- [Work task] Only a number is expected: the count of lines in the listing where "bulb" occurs.

- [The data]

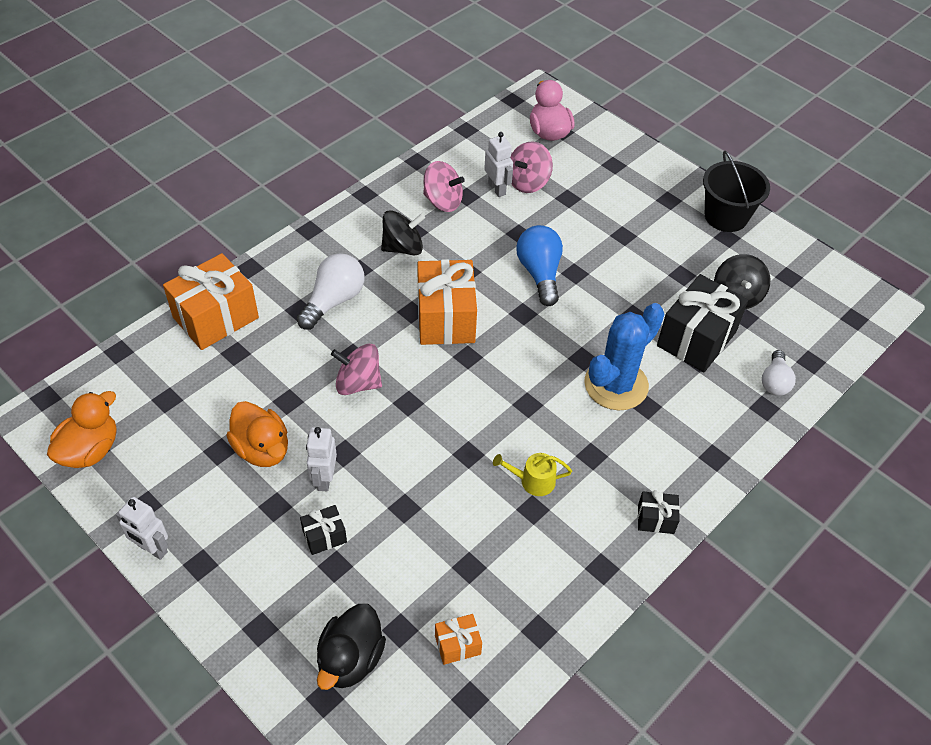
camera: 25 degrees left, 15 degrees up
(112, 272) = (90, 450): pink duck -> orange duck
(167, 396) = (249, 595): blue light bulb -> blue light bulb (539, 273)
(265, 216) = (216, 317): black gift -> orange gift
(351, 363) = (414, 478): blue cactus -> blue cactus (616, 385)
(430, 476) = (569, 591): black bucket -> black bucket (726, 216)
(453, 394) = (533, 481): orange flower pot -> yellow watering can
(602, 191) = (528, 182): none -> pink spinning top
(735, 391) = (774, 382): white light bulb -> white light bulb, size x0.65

==

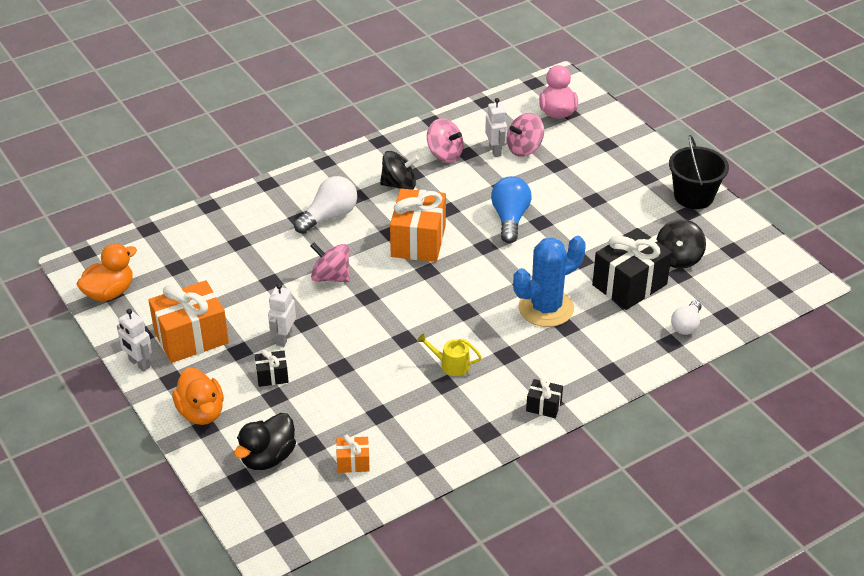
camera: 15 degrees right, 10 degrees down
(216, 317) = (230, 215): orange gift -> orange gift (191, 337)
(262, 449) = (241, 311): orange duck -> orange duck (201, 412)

==

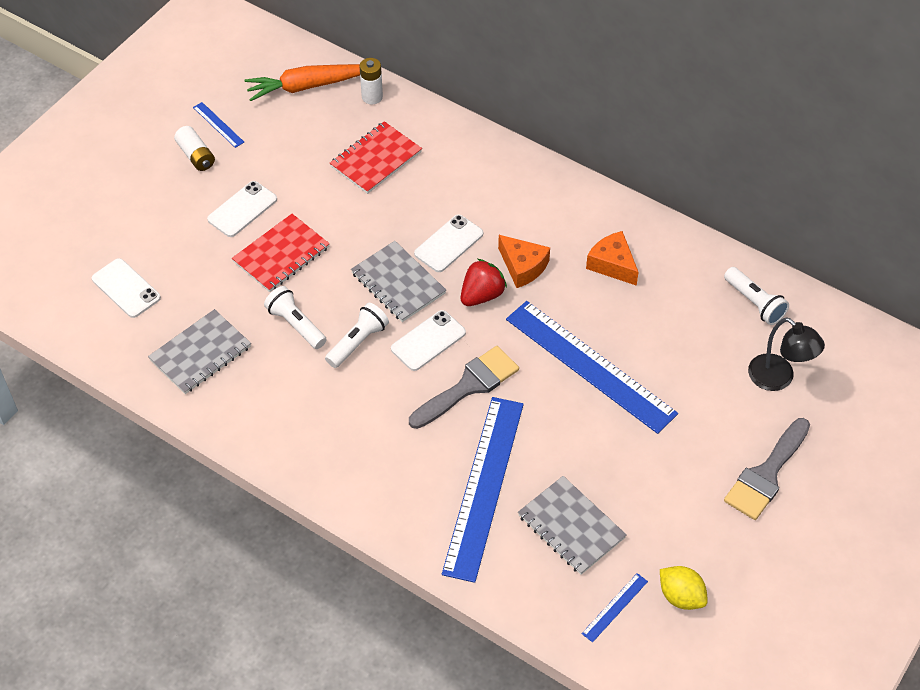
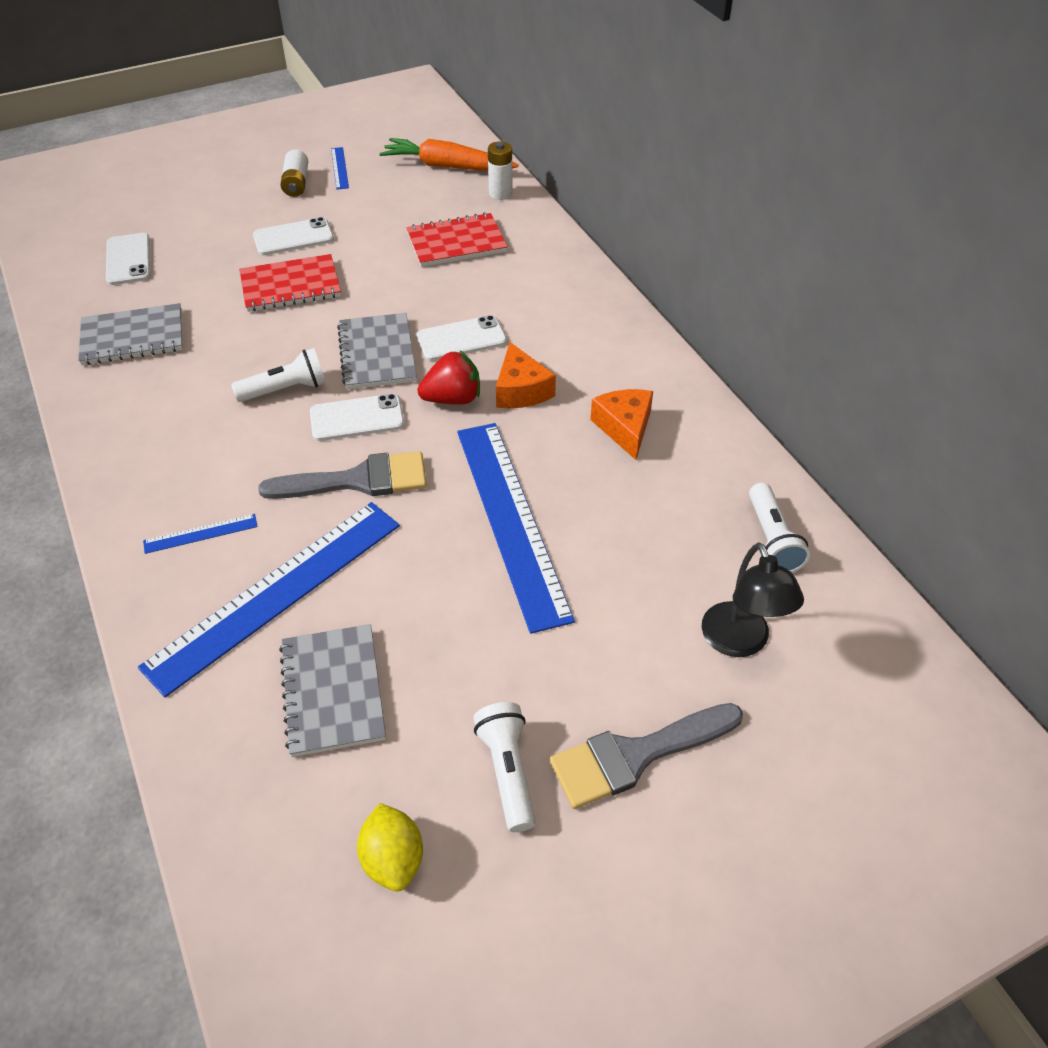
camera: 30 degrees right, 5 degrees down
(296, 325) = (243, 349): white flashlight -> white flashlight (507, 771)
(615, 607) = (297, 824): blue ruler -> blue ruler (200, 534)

- [Task output] 2